Source records:

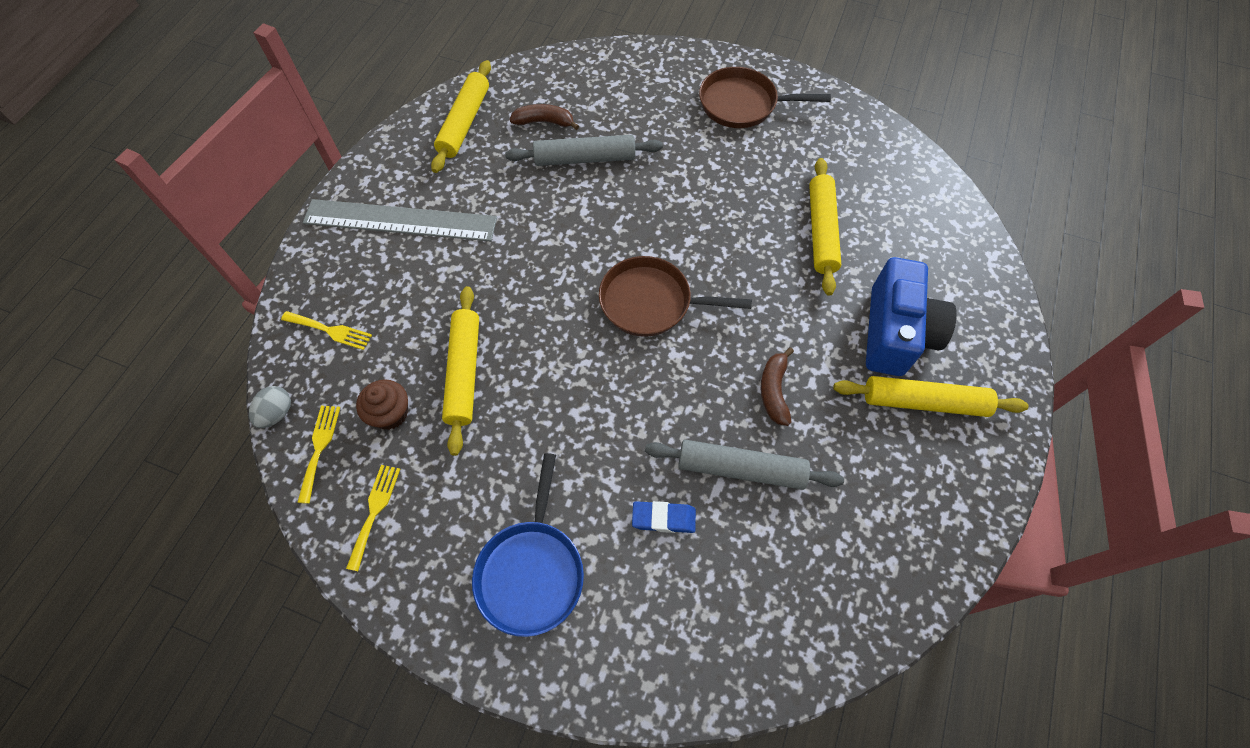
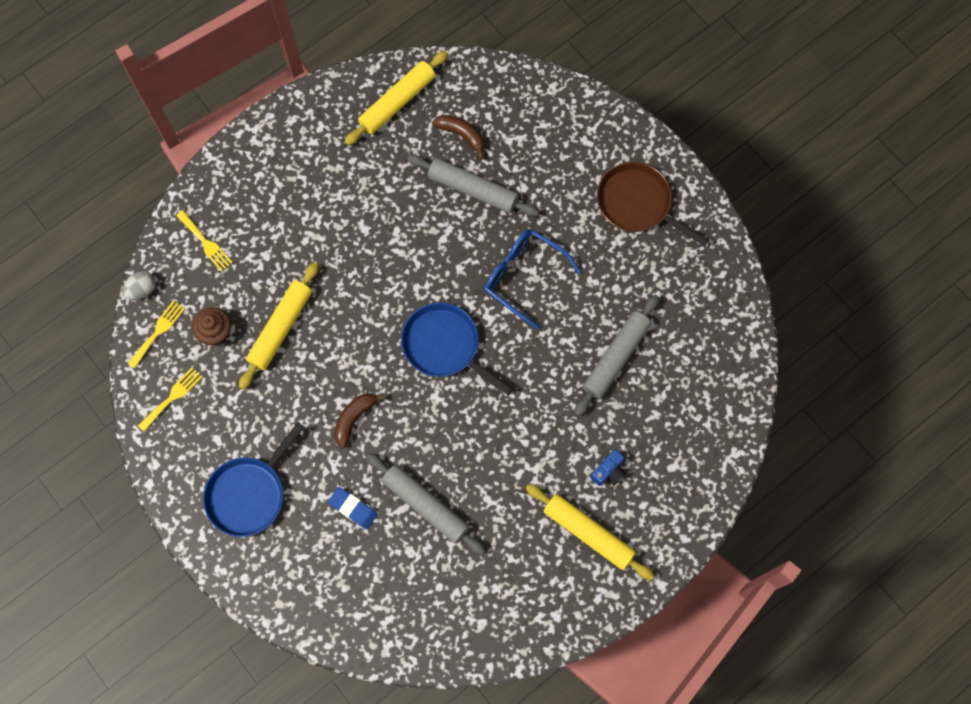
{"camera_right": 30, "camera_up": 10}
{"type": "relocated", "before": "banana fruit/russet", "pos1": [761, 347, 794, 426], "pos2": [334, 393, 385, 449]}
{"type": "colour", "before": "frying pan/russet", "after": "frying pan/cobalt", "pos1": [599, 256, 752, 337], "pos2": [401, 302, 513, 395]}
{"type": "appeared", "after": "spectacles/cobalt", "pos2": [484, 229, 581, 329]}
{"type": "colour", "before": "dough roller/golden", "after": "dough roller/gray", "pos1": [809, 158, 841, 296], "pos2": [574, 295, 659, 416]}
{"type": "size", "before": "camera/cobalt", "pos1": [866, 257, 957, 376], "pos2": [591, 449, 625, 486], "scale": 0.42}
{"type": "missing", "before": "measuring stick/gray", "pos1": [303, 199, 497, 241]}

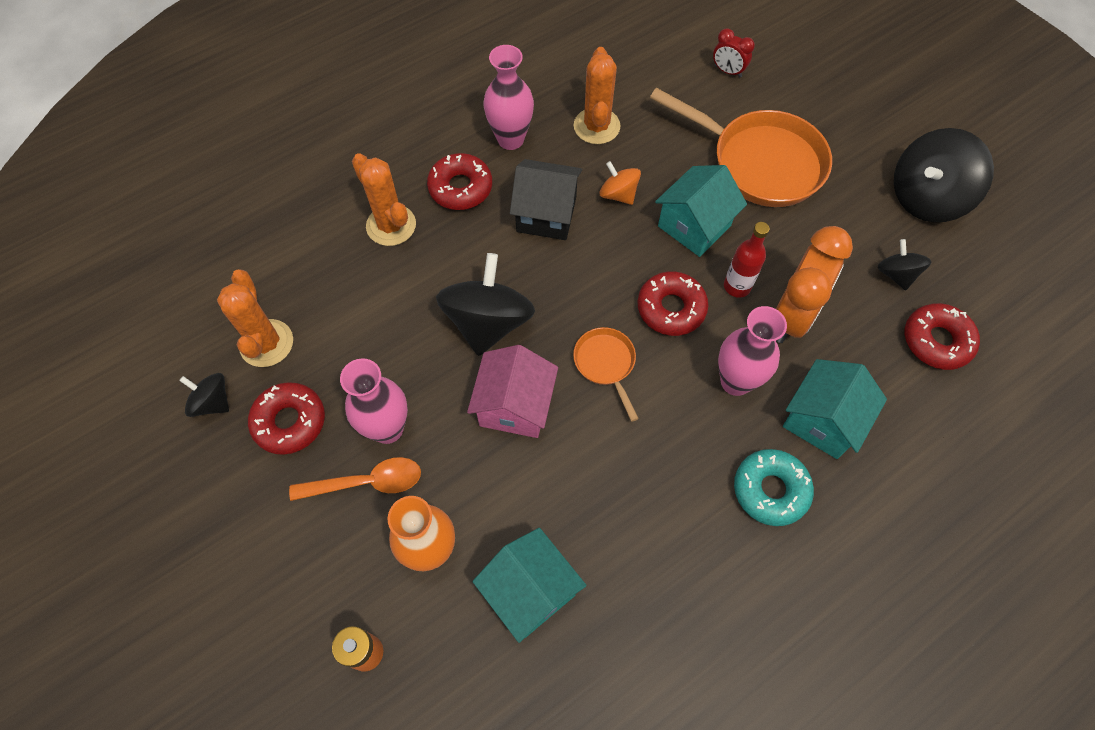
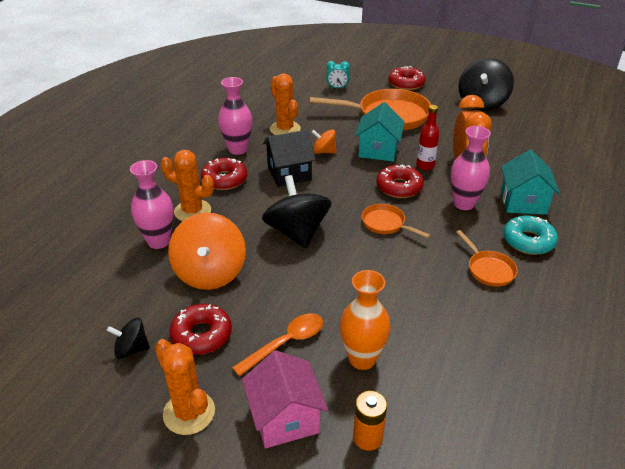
{"camera_right": -30, "camera_up": -25}
{"type": "relocated", "before": "flower vase/rose-pink", "pos1": [340, 359, 408, 444], "pos2": [130, 160, 174, 249]}
{"type": "relocated", "before": "prickly plant/bright orange", "pos1": [217, 269, 293, 367], "pos2": [155, 339, 215, 435]}
{"type": "appeared", "after": "toy top/bright orange", "pos2": [168, 213, 246, 290]}
{"type": "relocated", "before": "cottage/rose-pink", "pos1": [467, 345, 558, 438], "pos2": [242, 350, 328, 448]}
{"type": "colour", "before": "clock/crimson", "after": "clock/aqua", "pos1": [713, 29, 755, 77], "pos2": [326, 61, 350, 89]}
{"type": "relocated", "before": "doughnut/crimson", "pos1": [905, 303, 980, 370], "pos2": [389, 66, 426, 90]}
{"type": "appeared", "after": "frying pan/bright orange", "pos2": [456, 230, 518, 287]}
{"type": "missing", "before": "cottage/aqua", "pos1": [473, 528, 587, 643]}
{"type": "missing", "before": "toy top/jet-black", "pos1": [878, 239, 931, 290]}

## Problem
Which lines of the entries above contain the string "cobalt"? Copy each one.

## Exercise answer
{"type": "colour", "before": "frying pan/russet", "after": "frying pan/cobalt", "pos1": [599, 256, 752, 337], "pos2": [401, 302, 513, 395]}
{"type": "appeared", "after": "spectacles/cobalt", "pos2": [484, 229, 581, 329]}
{"type": "size", "before": "camera/cobalt", "pos1": [866, 257, 957, 376], "pos2": [591, 449, 625, 486], "scale": 0.42}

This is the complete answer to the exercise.